Object change descriptions
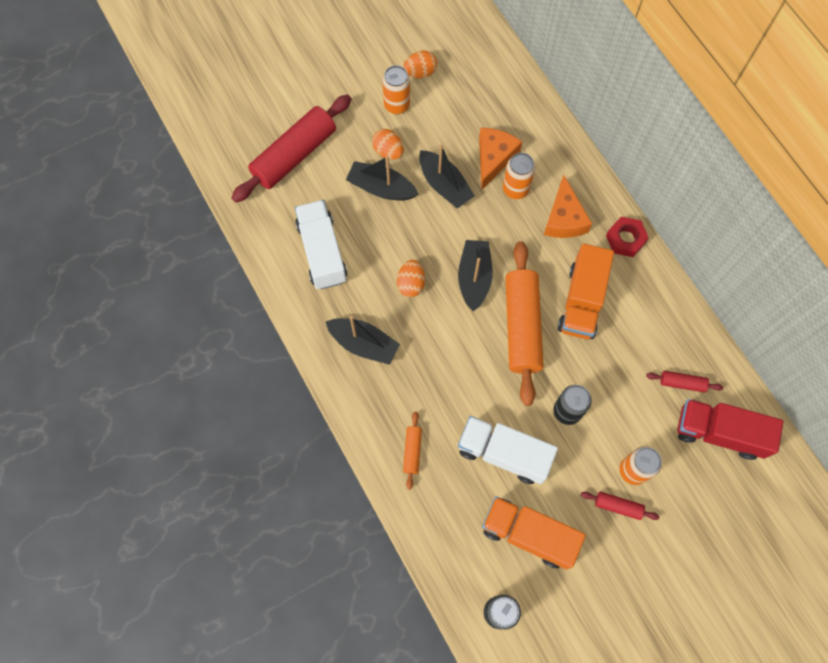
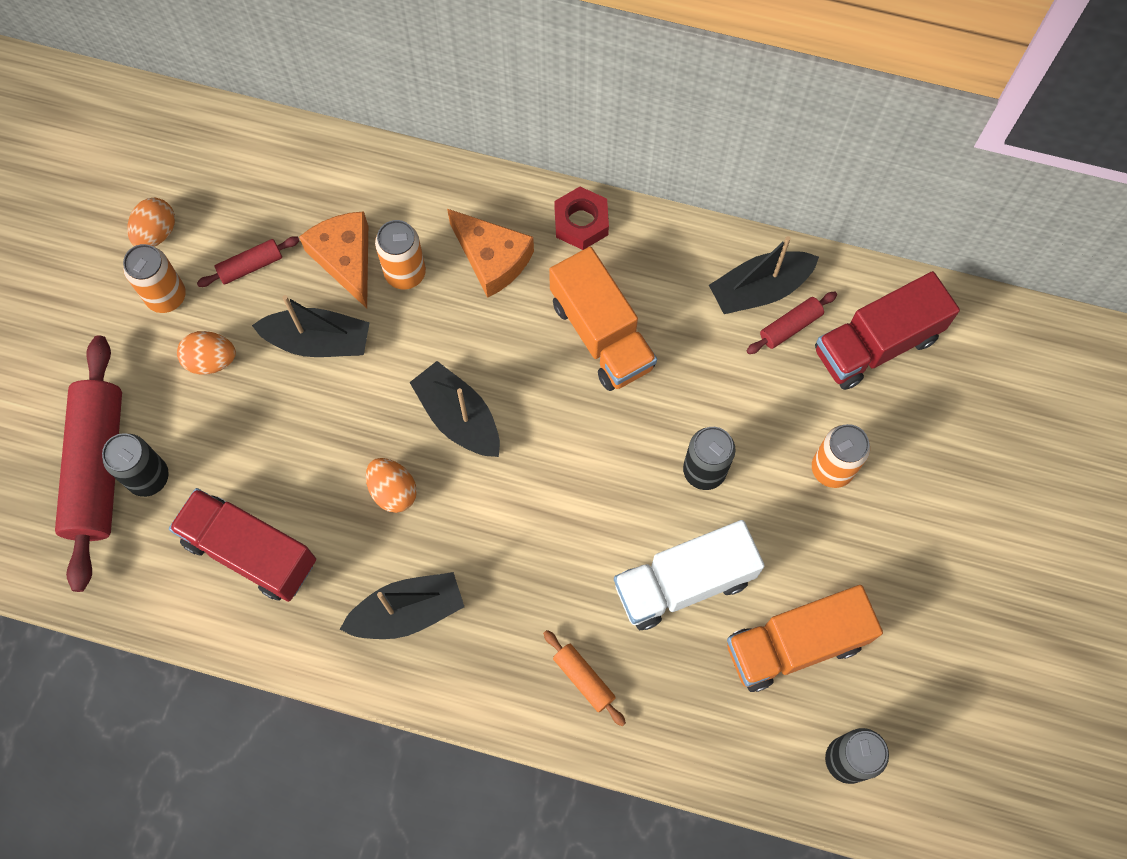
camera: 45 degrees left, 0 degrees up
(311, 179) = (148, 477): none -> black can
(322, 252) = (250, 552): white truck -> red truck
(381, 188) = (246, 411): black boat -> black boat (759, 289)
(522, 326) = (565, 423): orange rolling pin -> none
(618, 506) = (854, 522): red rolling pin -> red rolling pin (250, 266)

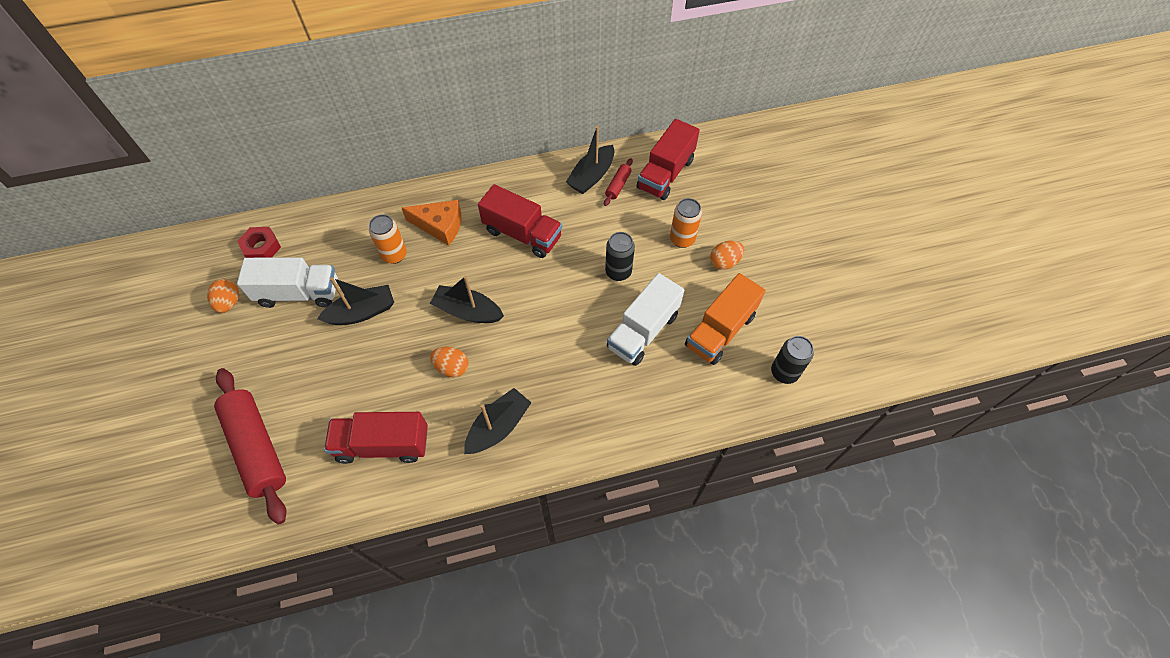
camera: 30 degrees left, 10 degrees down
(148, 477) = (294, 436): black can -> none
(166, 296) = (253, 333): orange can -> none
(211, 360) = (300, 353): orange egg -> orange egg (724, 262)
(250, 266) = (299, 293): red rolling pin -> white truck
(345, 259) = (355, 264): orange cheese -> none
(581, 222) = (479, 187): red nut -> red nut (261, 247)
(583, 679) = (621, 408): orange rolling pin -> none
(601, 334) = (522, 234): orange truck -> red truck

> [Your task]: The line containing "(345, 259) = (355, 264): orange" and every line after it, through the end of the records above: output exactly those, and nothing else.

> [Exercise result]:
(345, 259) = (355, 264): orange cheese -> none
(581, 222) = (479, 187): red nut -> red nut (261, 247)
(583, 679) = (621, 408): orange rolling pin -> none
(601, 334) = (522, 234): orange truck -> red truck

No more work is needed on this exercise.